(TASK TO CARRY OUT) Could you report every line of the listing below that holds the word "pink"?

(DATA)
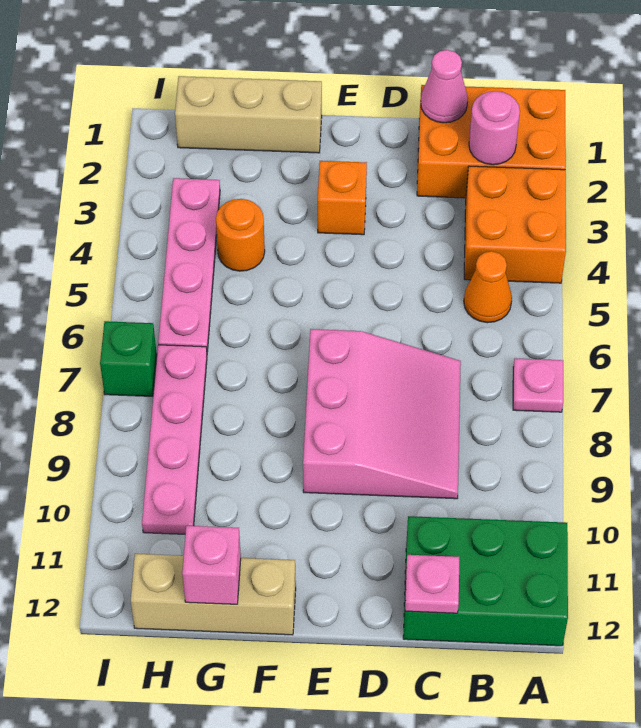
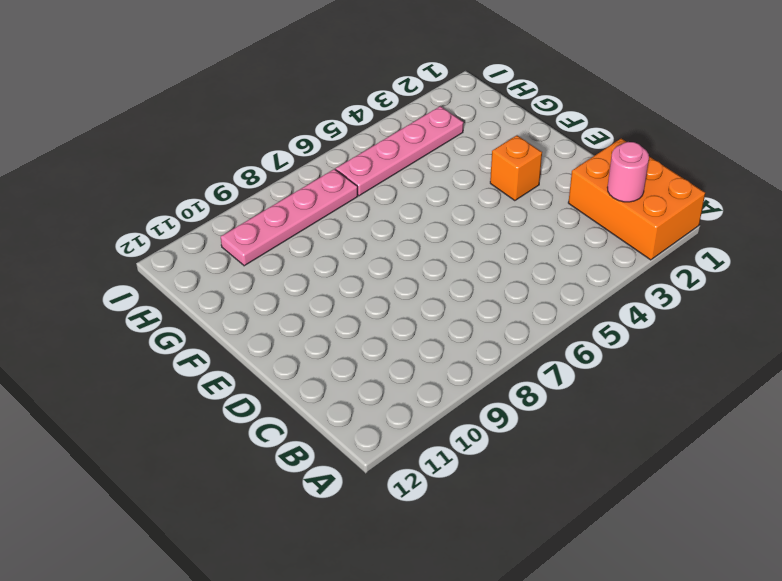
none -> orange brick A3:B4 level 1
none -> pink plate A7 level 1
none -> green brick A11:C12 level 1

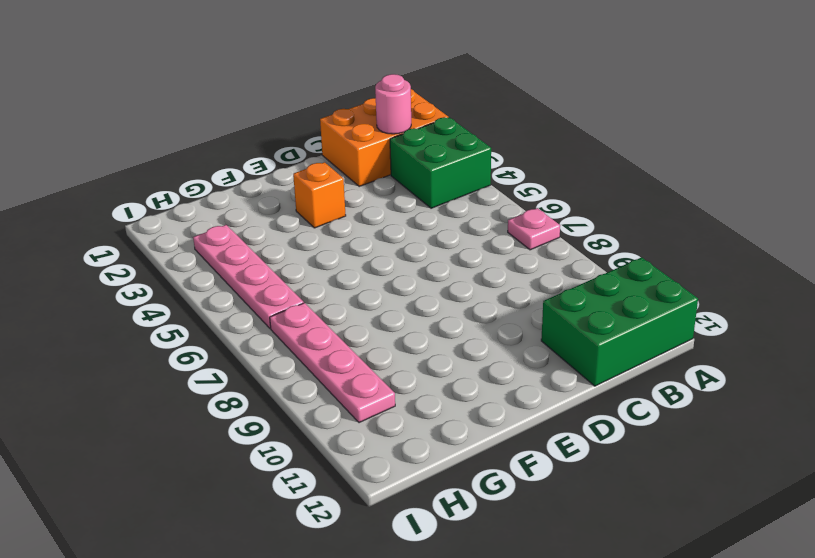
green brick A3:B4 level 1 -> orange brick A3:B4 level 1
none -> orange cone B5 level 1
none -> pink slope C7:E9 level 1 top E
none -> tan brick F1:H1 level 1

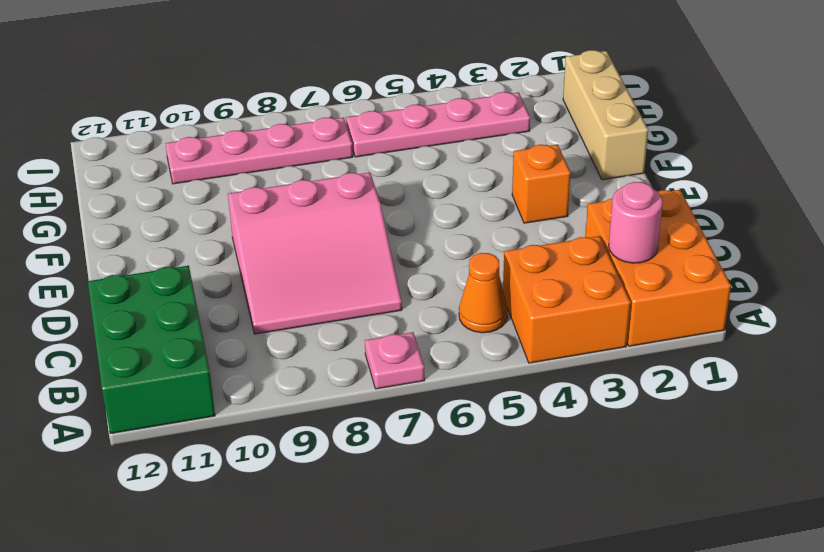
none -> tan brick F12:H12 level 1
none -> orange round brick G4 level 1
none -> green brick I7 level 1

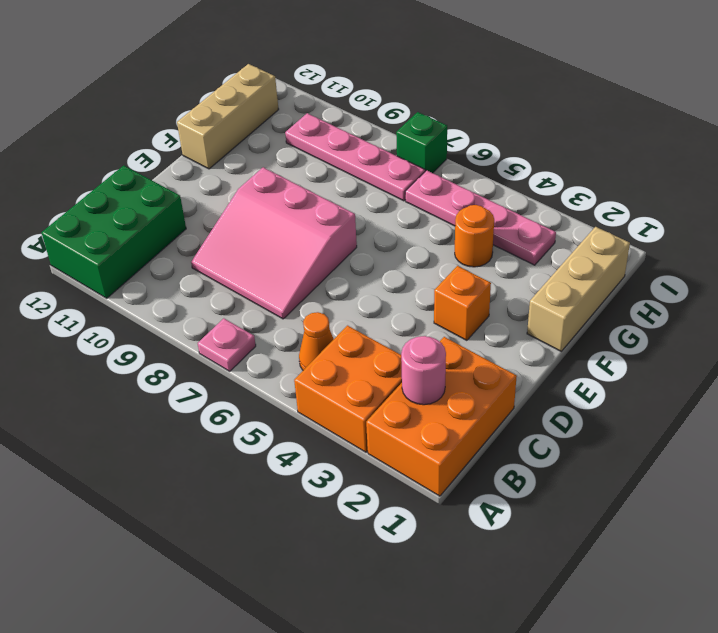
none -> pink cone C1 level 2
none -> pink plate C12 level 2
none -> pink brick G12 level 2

(THE ANSWER)
none -> pink plate A7 level 1
none -> pink slope C7:E9 level 1 top E
none -> pink cone C1 level 2
none -> pink plate C12 level 2
none -> pink brick G12 level 2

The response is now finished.